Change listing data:
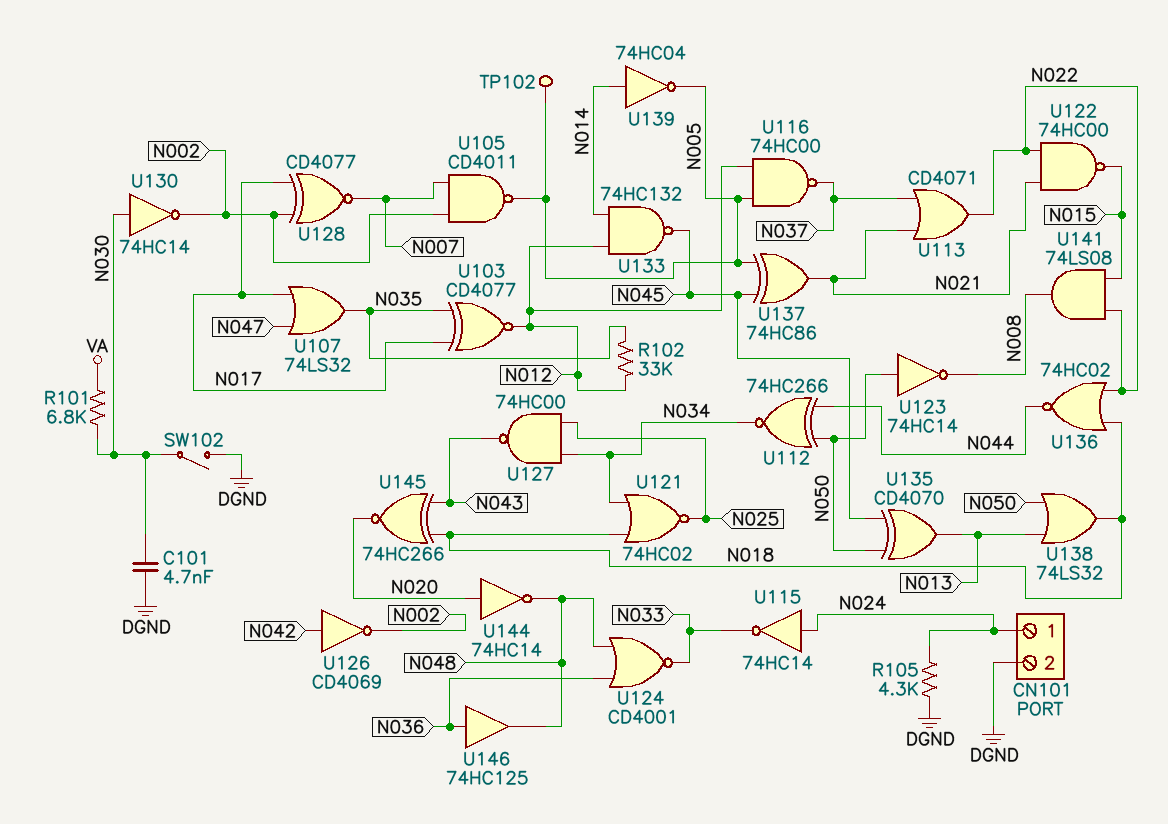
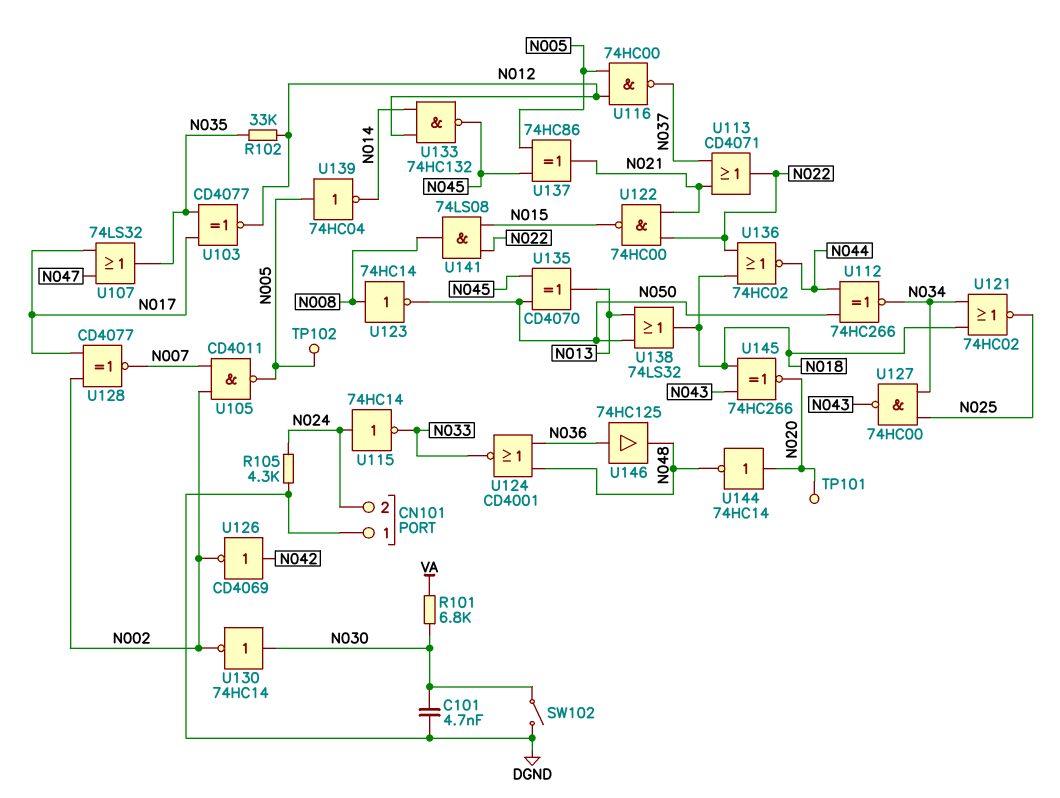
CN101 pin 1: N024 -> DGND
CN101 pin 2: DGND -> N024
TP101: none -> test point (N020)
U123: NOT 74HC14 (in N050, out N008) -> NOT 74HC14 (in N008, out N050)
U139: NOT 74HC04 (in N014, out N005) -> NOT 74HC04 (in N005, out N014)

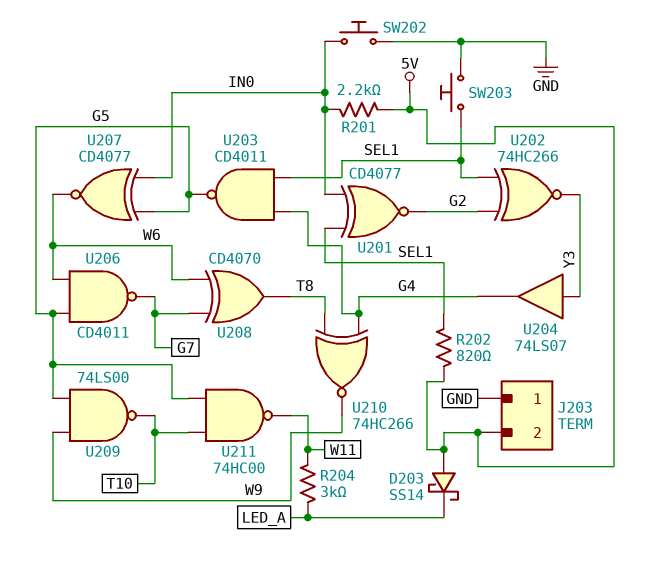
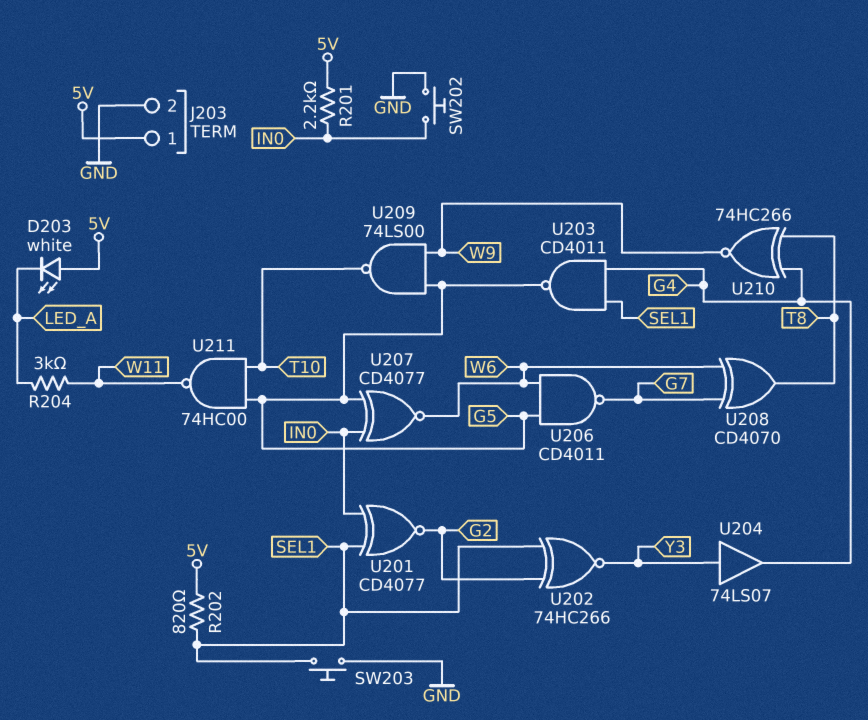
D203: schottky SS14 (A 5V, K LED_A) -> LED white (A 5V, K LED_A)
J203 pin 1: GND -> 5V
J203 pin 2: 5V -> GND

Problem details:
Repeat the data above in full and exactly. Omit every image.

Result for this task:
CN101 pin 1: N024 -> DGND
CN101 pin 2: DGND -> N024
TP101: none -> test point (N020)
U123: NOT 74HC14 (in N050, out N008) -> NOT 74HC14 (in N008, out N050)
U139: NOT 74HC04 (in N014, out N005) -> NOT 74HC04 (in N005, out N014)

D203: schottky SS14 (A 5V, K LED_A) -> LED white (A 5V, K LED_A)
J203 pin 1: GND -> 5V
J203 pin 2: 5V -> GND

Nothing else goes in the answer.